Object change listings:

'''

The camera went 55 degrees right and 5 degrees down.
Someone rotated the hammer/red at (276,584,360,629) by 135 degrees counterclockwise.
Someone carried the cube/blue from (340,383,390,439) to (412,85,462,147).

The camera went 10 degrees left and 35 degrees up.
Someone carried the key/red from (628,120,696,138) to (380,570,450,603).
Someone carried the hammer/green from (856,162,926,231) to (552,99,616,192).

'''

→ **Exercise objective**
Please repeat the lines above exactly, beginning with the line that contains "Someone rotated the" and ending with the final one.

→ **Answer for the task**
Someone rotated the hammer/red at (276,584,360,629) by 135 degrees counterclockwise.
Someone carried the cube/blue from (340,383,390,439) to (412,85,462,147).

The camera went 10 degrees left and 35 degrees up.
Someone carried the key/red from (628,120,696,138) to (380,570,450,603).
Someone carried the hammer/green from (856,162,926,231) to (552,99,616,192).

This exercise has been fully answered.